**Prompt:**
Nothing below is to be printed except the lines between the line holding "brown box: 3 -> 2" and the line holding "white glue stick: 2 -> 5", inclusive, each exactly as it appears.
■ ■ ■ ■ ■ ■ ■
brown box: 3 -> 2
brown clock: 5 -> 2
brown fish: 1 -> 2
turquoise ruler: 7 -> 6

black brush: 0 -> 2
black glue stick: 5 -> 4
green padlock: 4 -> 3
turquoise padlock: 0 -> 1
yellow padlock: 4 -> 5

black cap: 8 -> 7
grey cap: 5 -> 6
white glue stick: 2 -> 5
■ ■ ■ ■ ■ ■ ■
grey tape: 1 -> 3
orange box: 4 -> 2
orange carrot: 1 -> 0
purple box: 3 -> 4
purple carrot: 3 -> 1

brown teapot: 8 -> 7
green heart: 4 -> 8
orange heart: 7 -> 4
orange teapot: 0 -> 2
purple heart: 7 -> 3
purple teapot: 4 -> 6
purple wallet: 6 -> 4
■ ■ ■ ■ ■ ■ ■
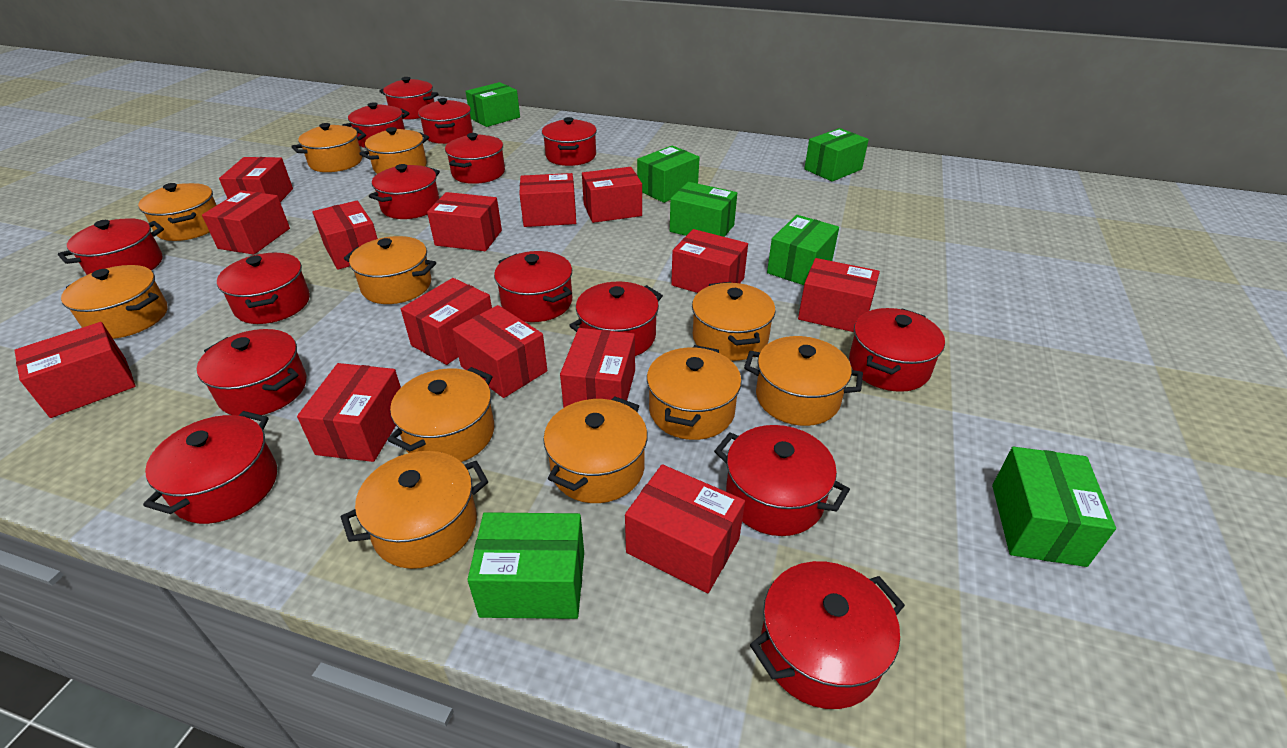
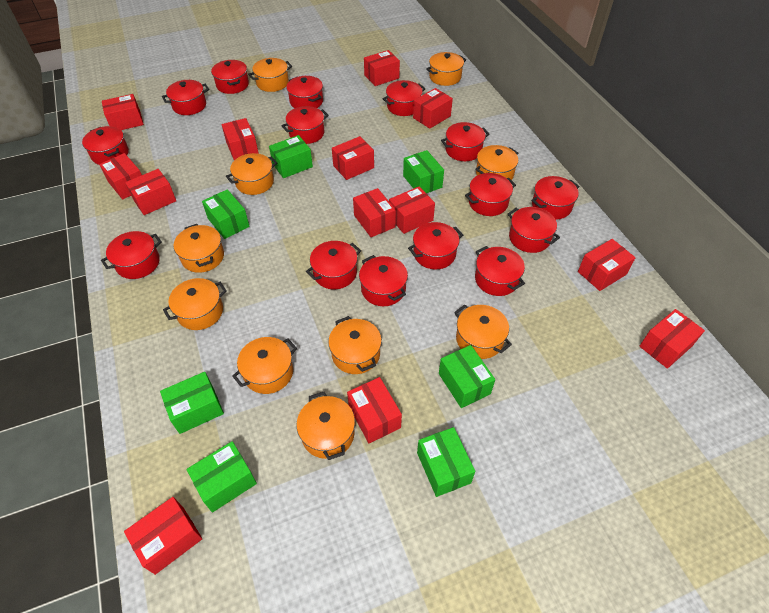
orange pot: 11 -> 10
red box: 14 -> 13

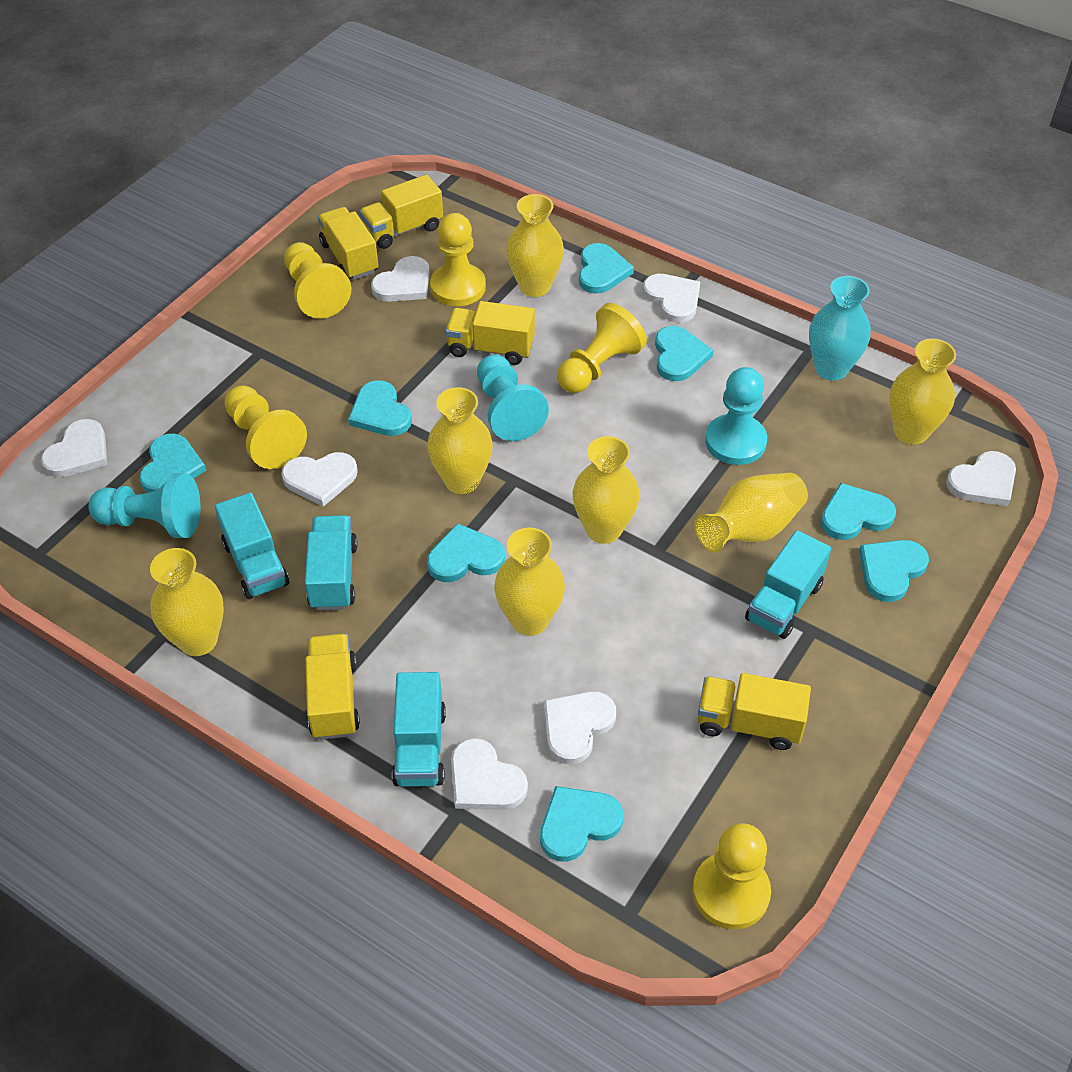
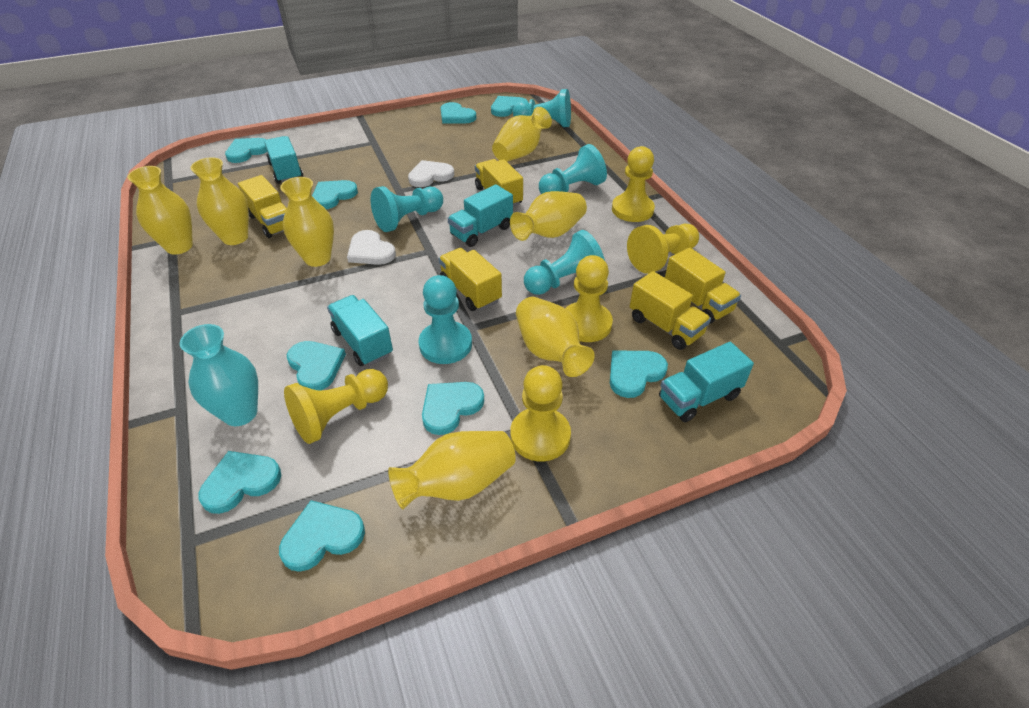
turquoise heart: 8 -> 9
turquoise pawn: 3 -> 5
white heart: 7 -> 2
■ ■ ■ ■ ■ ■ ■
**Answer area:**
brown box: 3 -> 2
brown clock: 5 -> 2
brown fish: 1 -> 2
turquoise ruler: 7 -> 6

black brush: 0 -> 2
black glue stick: 5 -> 4
green padlock: 4 -> 3
turquoise padlock: 0 -> 1
yellow padlock: 4 -> 5

black cap: 8 -> 7
grey cap: 5 -> 6
white glue stick: 2 -> 5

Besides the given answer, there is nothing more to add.